● EXERCISE DESCRIPTION: Within the records below, how many lines hold the string "trolley"? State that number and nothing else.
---------- DATASET EXTRACT ----------
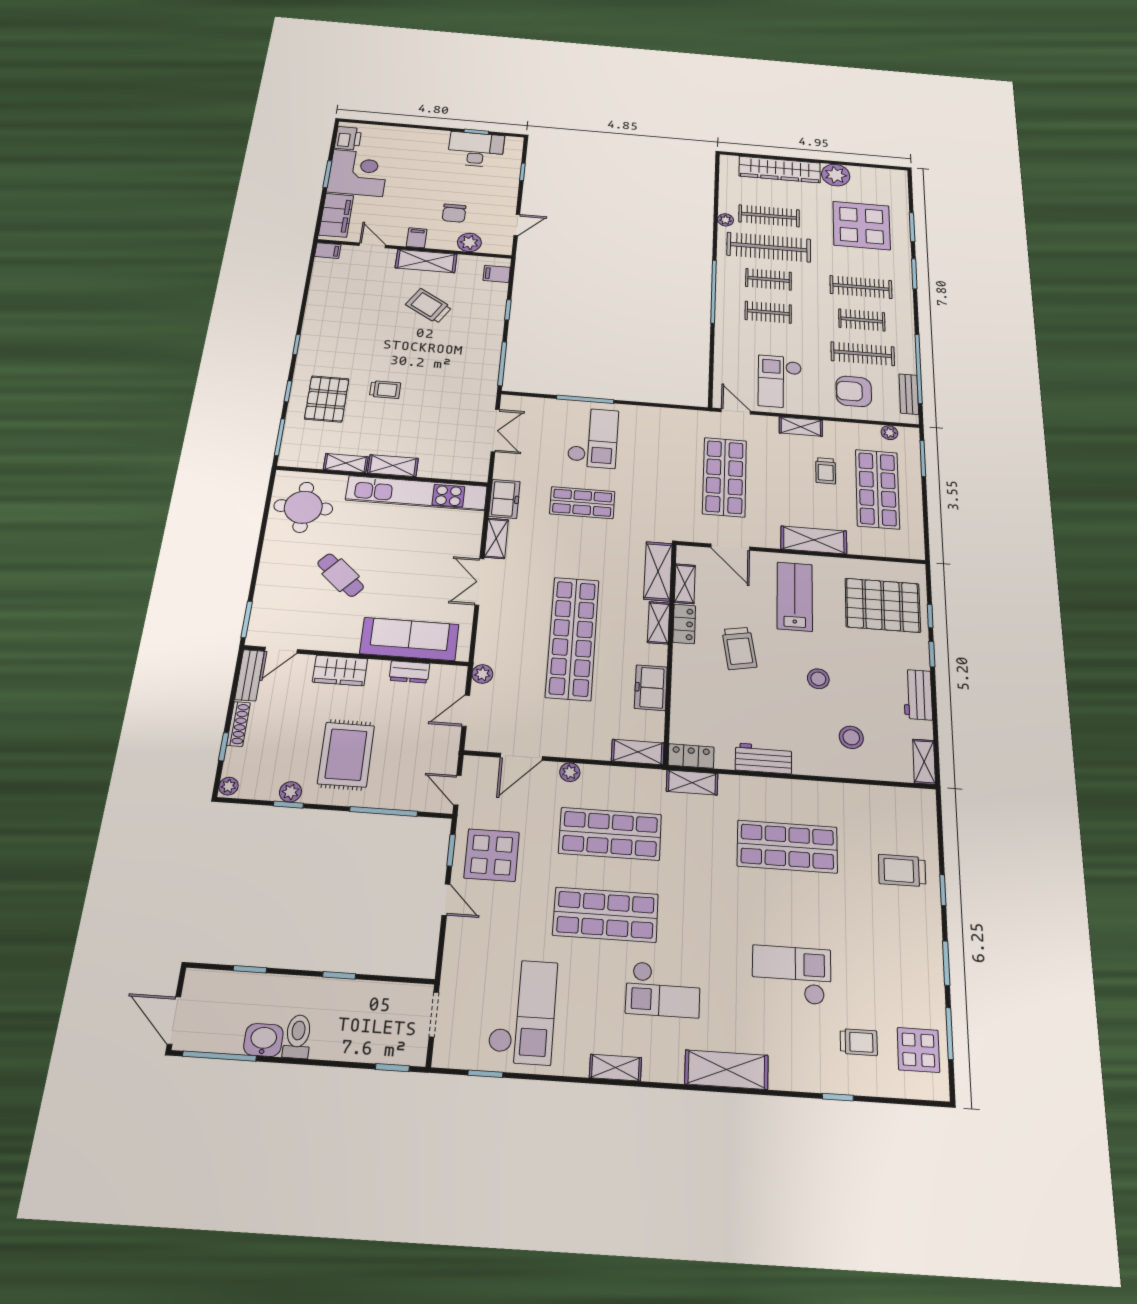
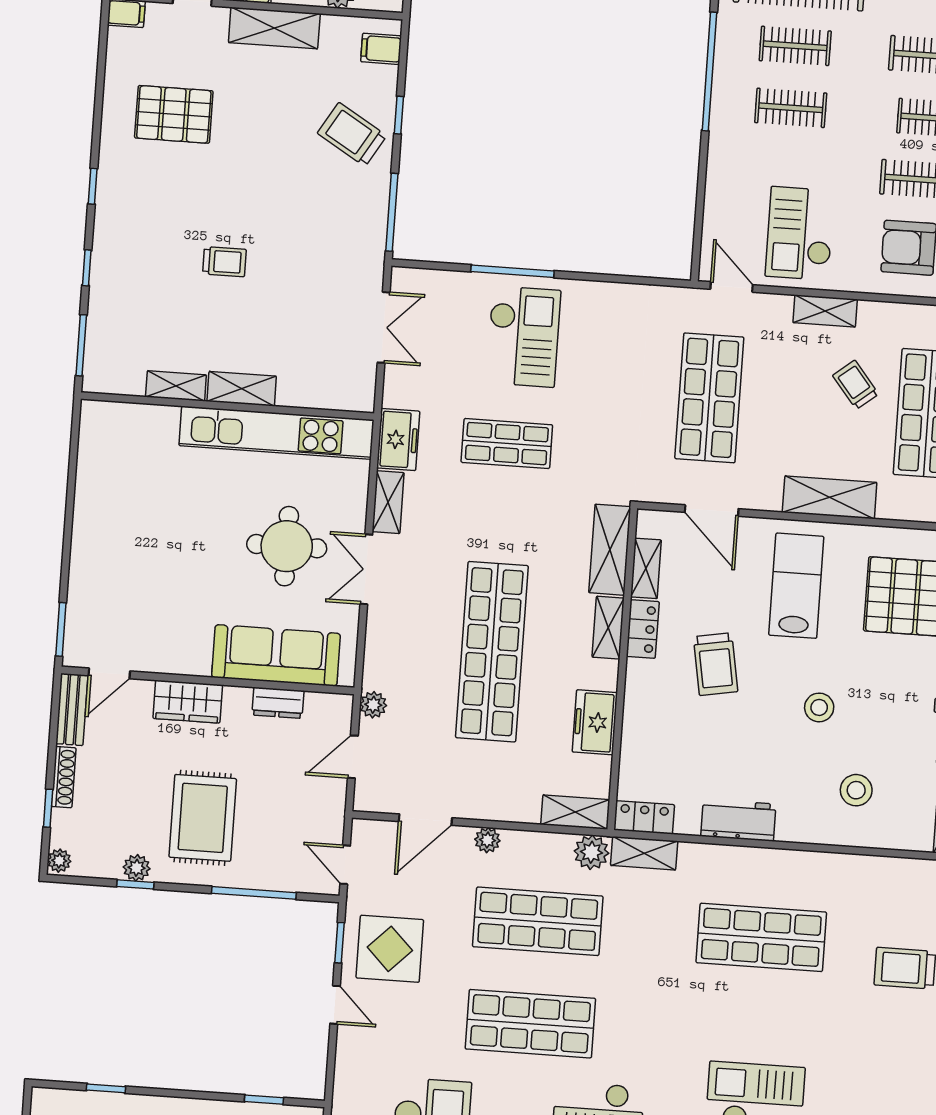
trolley: (429, 306) -> (352, 134), moved
pallet: (327, 399) -> (174, 114), moved, turned 90
trolley: (826, 471) -> (856, 385), turned 141
round table: (303, 507) -> (287, 546), moved
cafe table: (341, 575) -> (180, 562), removed
plant: (651, 782) -> (591, 852), added
window: (339, 975) -> (264, 1100), moved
----------
● EXERCISE SOLUTION: 2